##### SOURCE DATA
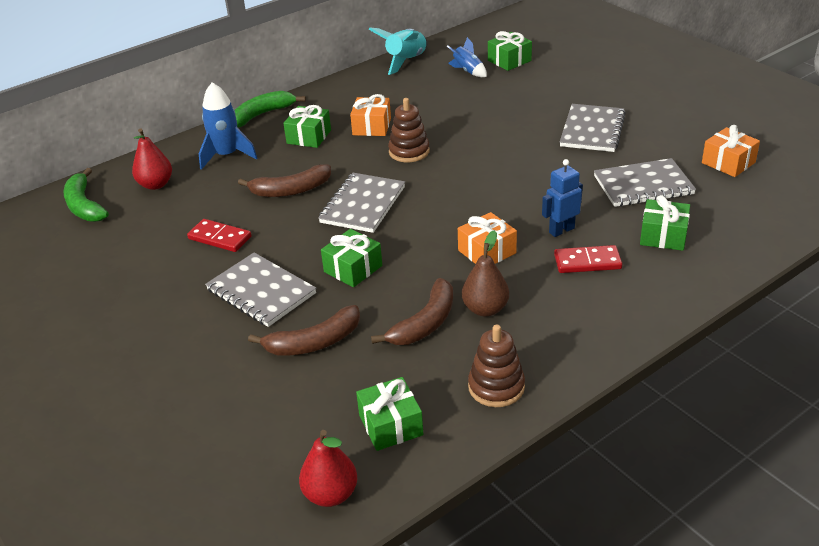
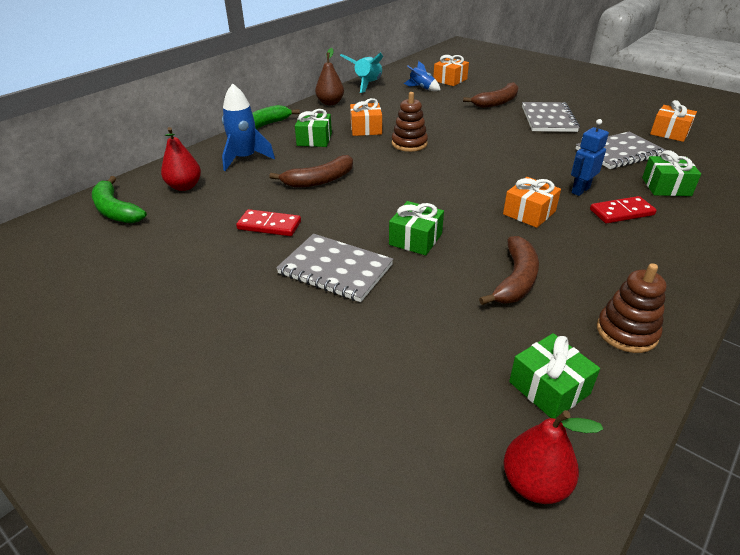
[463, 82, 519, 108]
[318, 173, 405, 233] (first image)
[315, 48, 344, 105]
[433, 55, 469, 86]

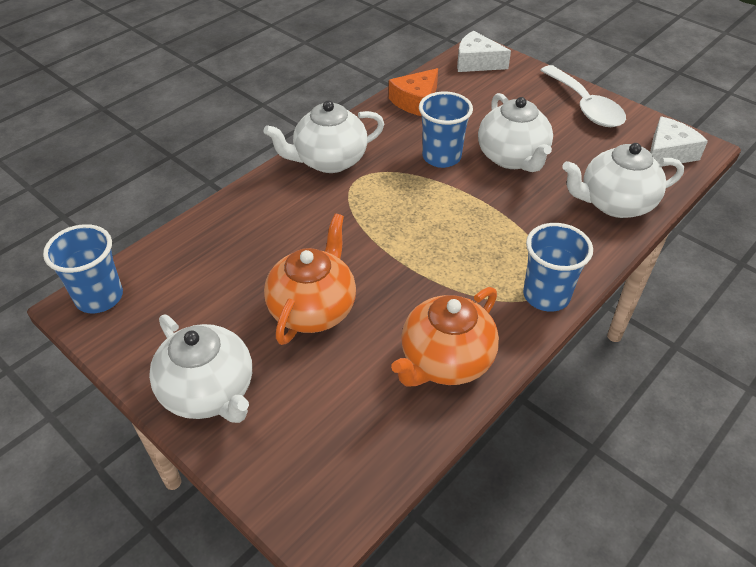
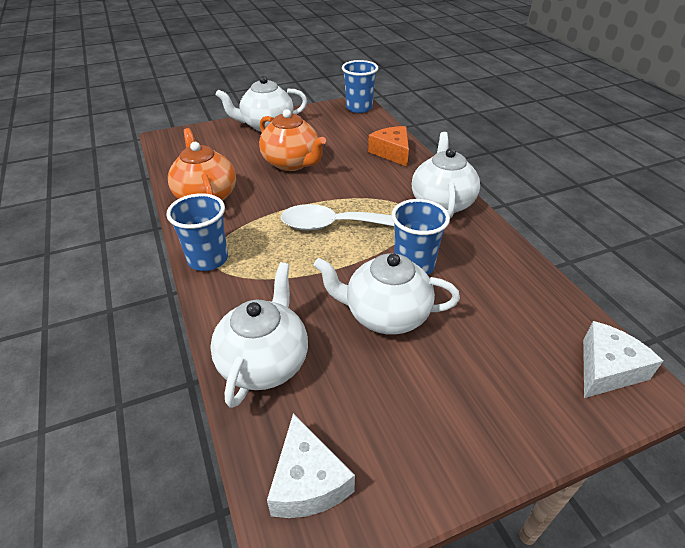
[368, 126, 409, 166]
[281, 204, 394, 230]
##########
##### SOURCE DATA
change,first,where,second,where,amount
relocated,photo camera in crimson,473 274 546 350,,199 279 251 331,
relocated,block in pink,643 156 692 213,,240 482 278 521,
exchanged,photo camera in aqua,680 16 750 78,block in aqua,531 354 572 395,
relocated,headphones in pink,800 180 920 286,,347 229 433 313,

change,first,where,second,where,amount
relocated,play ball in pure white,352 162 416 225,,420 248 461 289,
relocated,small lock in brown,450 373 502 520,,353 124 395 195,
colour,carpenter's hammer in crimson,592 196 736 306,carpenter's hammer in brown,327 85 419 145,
##########
* WHAT IS BEING ASKED
In the material above, tally every line with the string "photo" in it, then give that number alone.

* TASK SOLUTION
2